■ **Activity**: The records appear below. Set down exactly each line from the one that contains "(304, 100) = (466, 138): green" through the last, both included.

■ **Excerpted data**:
* * * * *

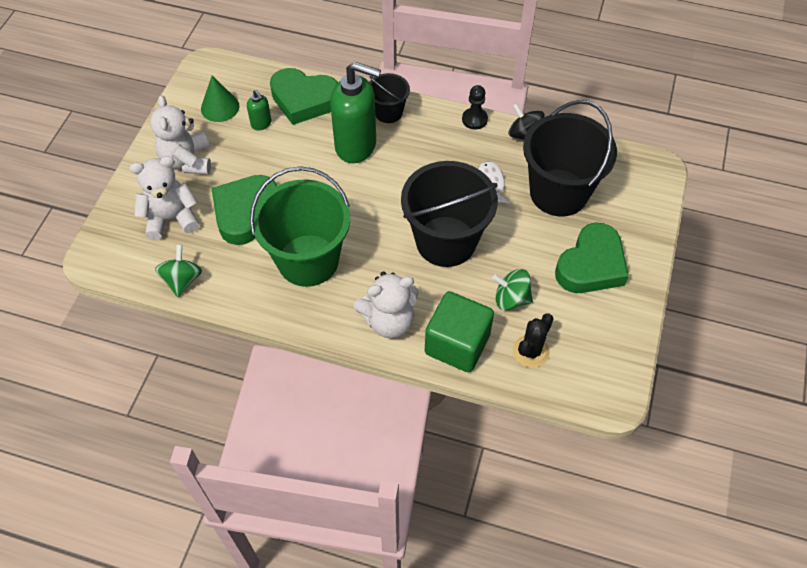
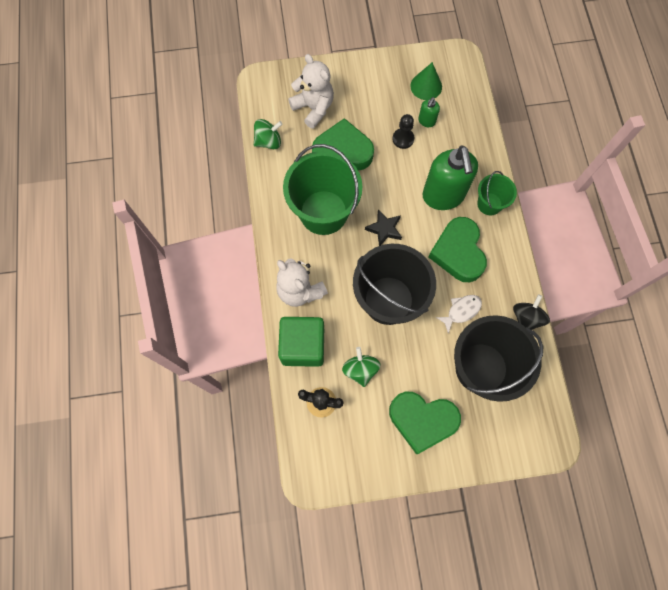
camera: 65 degrees right, 15 degrees up
(187, 160) = (366, 91): white teddy bear -> none
(304, 100) = (466, 138): green heart -> green heart (458, 252)
(363, 212) = (384, 229): none -> black star
(388, 112) = (489, 204): black bucket -> green bucket
(474, 119) = (520, 272): black pawn -> black pawn (403, 139)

* * * * *

■ **Solution**:
(304, 100) = (466, 138): green heart -> green heart (458, 252)
(363, 212) = (384, 229): none -> black star
(388, 112) = (489, 204): black bucket -> green bucket
(474, 119) = (520, 272): black pawn -> black pawn (403, 139)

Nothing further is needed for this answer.